#### Aim of the task
Using the entries below, quote exactly the span of lines that begins with the line containing "none -> brown pan [433,375,527,470]" and ends with the final line.

(Collected data)
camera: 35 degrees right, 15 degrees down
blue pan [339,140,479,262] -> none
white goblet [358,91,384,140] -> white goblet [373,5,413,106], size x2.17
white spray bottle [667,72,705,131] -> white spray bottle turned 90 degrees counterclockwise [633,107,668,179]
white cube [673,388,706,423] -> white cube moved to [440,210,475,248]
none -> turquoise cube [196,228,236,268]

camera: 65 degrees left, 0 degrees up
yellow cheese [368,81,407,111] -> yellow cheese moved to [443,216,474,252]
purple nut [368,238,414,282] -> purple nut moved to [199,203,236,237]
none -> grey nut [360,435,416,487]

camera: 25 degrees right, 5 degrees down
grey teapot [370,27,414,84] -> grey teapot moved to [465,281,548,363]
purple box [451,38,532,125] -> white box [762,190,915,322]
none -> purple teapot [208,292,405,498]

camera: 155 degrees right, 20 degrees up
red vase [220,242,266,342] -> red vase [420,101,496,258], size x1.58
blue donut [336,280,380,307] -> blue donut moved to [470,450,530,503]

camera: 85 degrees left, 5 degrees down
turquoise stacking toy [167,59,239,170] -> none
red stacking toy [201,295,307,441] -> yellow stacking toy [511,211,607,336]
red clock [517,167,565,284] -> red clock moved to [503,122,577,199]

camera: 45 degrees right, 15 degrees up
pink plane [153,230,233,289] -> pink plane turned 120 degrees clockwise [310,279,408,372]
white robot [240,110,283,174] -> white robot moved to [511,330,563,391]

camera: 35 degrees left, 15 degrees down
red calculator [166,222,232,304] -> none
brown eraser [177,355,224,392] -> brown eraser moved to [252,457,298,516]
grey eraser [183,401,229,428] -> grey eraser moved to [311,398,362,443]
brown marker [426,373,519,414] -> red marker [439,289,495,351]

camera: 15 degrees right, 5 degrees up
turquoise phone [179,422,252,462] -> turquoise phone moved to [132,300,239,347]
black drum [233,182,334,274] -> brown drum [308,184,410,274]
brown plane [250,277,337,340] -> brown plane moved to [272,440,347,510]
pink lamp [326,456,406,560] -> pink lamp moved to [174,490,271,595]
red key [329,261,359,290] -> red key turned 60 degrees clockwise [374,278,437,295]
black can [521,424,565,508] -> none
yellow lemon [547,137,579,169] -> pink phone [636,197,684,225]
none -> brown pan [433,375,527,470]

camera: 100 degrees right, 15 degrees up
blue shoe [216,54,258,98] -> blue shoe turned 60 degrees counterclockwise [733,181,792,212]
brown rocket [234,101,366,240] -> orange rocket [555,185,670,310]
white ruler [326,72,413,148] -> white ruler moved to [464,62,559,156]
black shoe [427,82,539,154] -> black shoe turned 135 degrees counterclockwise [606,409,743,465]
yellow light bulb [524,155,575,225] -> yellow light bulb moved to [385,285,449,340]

#### Finished task
none -> brown pan [433,375,527,470]

camera: 100 degrees right, 15 degrees up
blue shoe [216,54,258,98] -> blue shoe turned 60 degrees counterclockwise [733,181,792,212]
brown rocket [234,101,366,240] -> orange rocket [555,185,670,310]
white ruler [326,72,413,148] -> white ruler moved to [464,62,559,156]
black shoe [427,82,539,154] -> black shoe turned 135 degrees counterclockwise [606,409,743,465]
yellow light bulb [524,155,575,225] -> yellow light bulb moved to [385,285,449,340]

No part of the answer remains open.